Extracted records:
= = = =
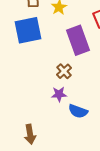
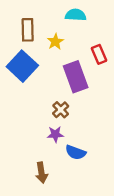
blue square: (28, 30) -> (22, 66), turned -36
brown arrow: (30, 134) -> (41, 173), moved

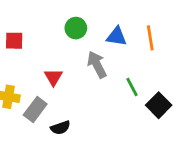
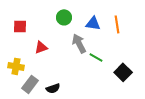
red triangle: (53, 77) -> (41, 47), moved, turned 40
green line: (132, 87) -> (96, 57), moved, turned -32
gray rectangle: (35, 109) -> (30, 84), moved

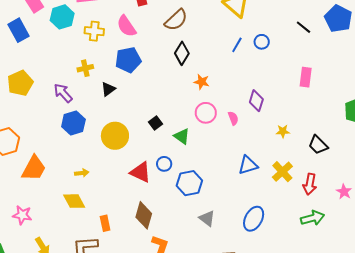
= = = =
* Requirement
Line by line, check the data above for the word "turned" and state how many lines contain it. Give only the number.

* Answer for this exercise
3